- WHAT TO PRODUCE -
For each line in the records that contains "none", make a copy.

··· RECORDS FOR PROCESSING ···

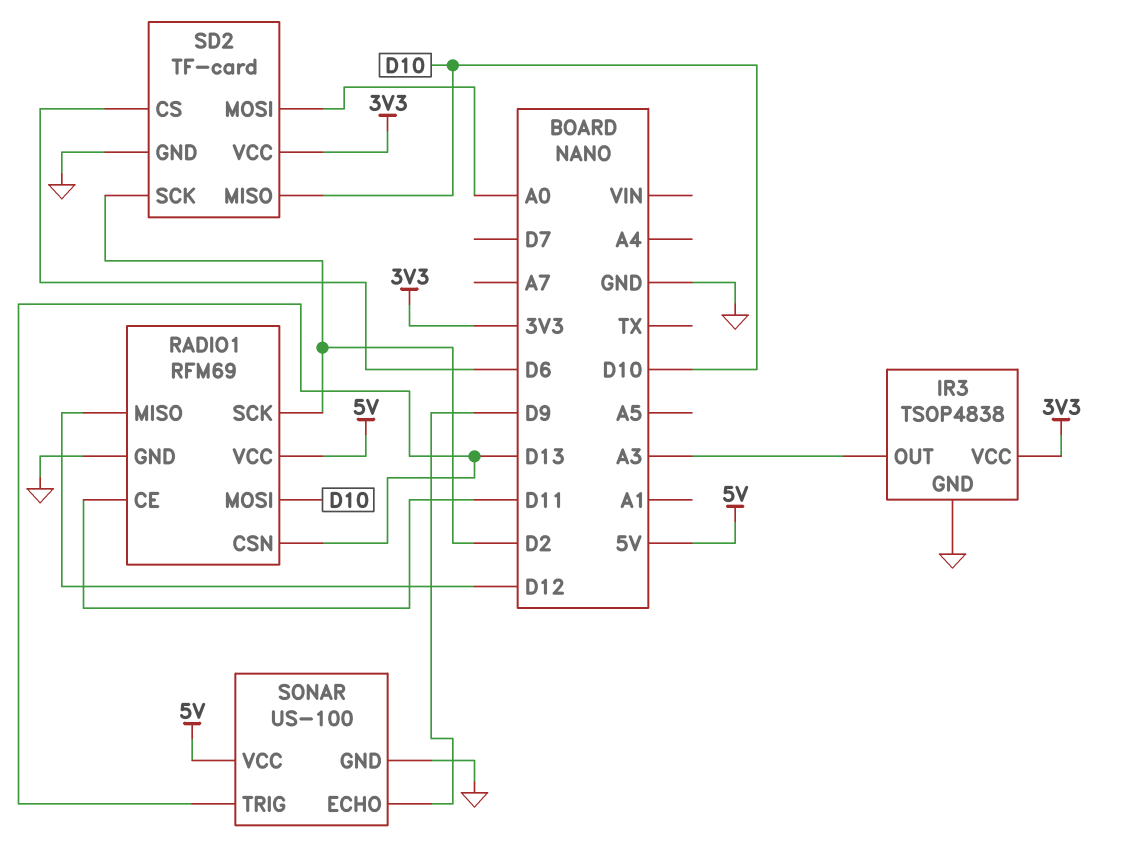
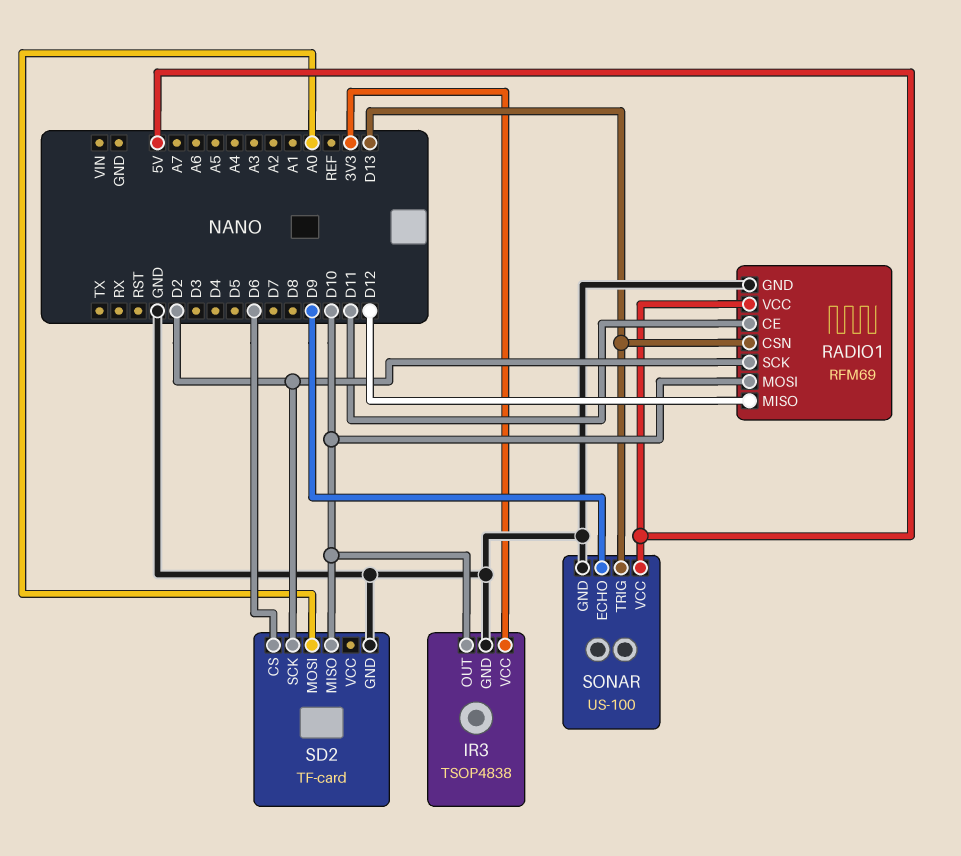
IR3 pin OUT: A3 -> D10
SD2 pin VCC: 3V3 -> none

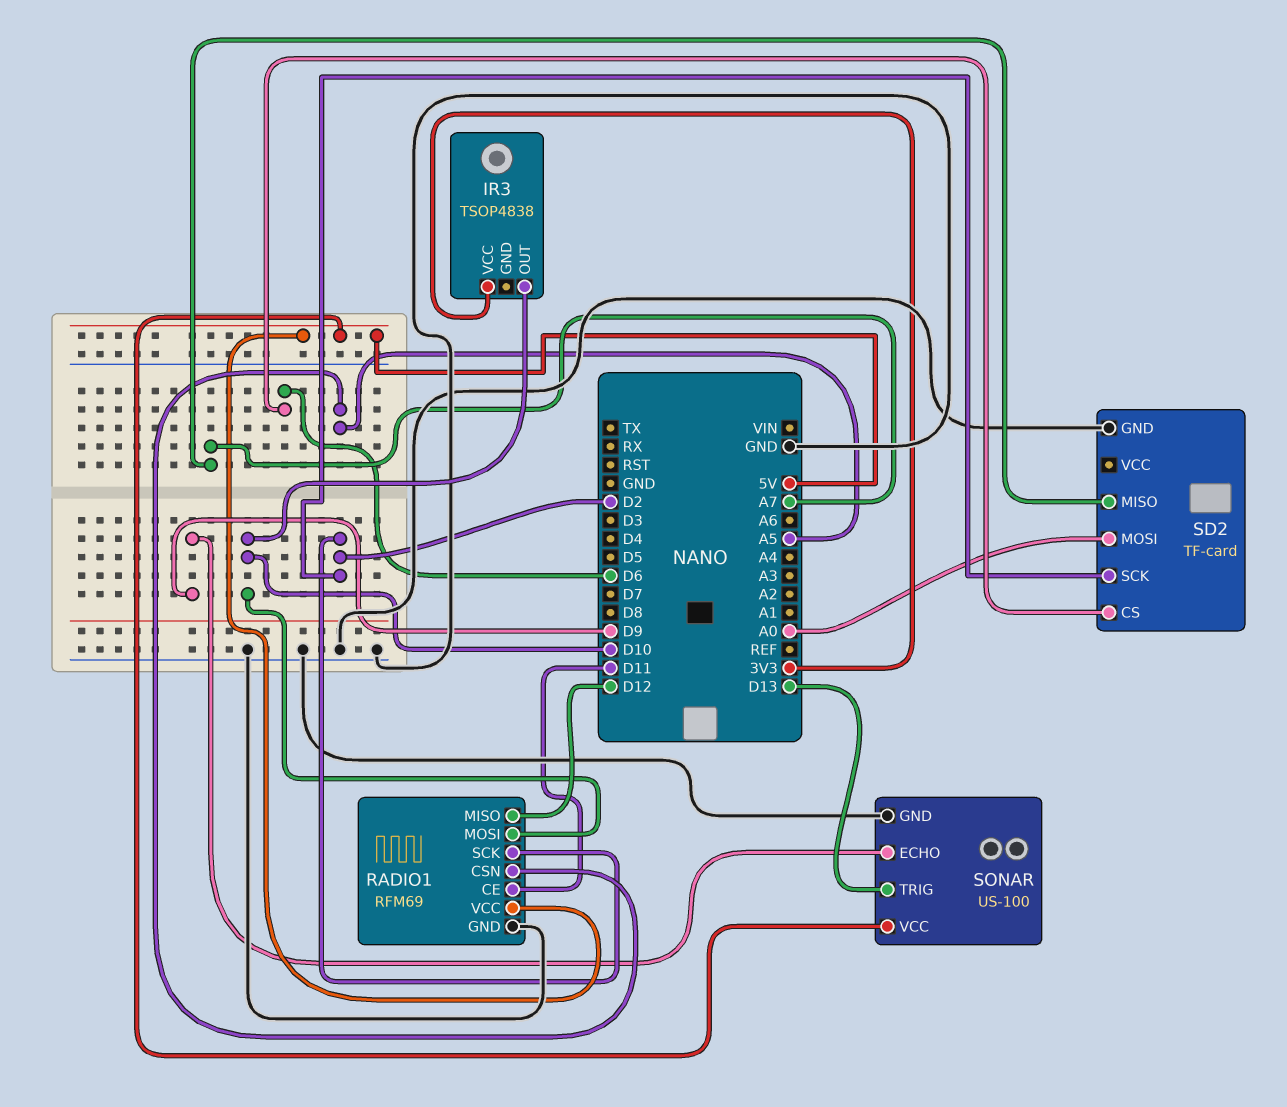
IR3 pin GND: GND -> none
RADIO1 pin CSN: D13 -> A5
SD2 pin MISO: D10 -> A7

···

- RESPONSE TO THIS TASK -
SD2 pin VCC: 3V3 -> none
IR3 pin GND: GND -> none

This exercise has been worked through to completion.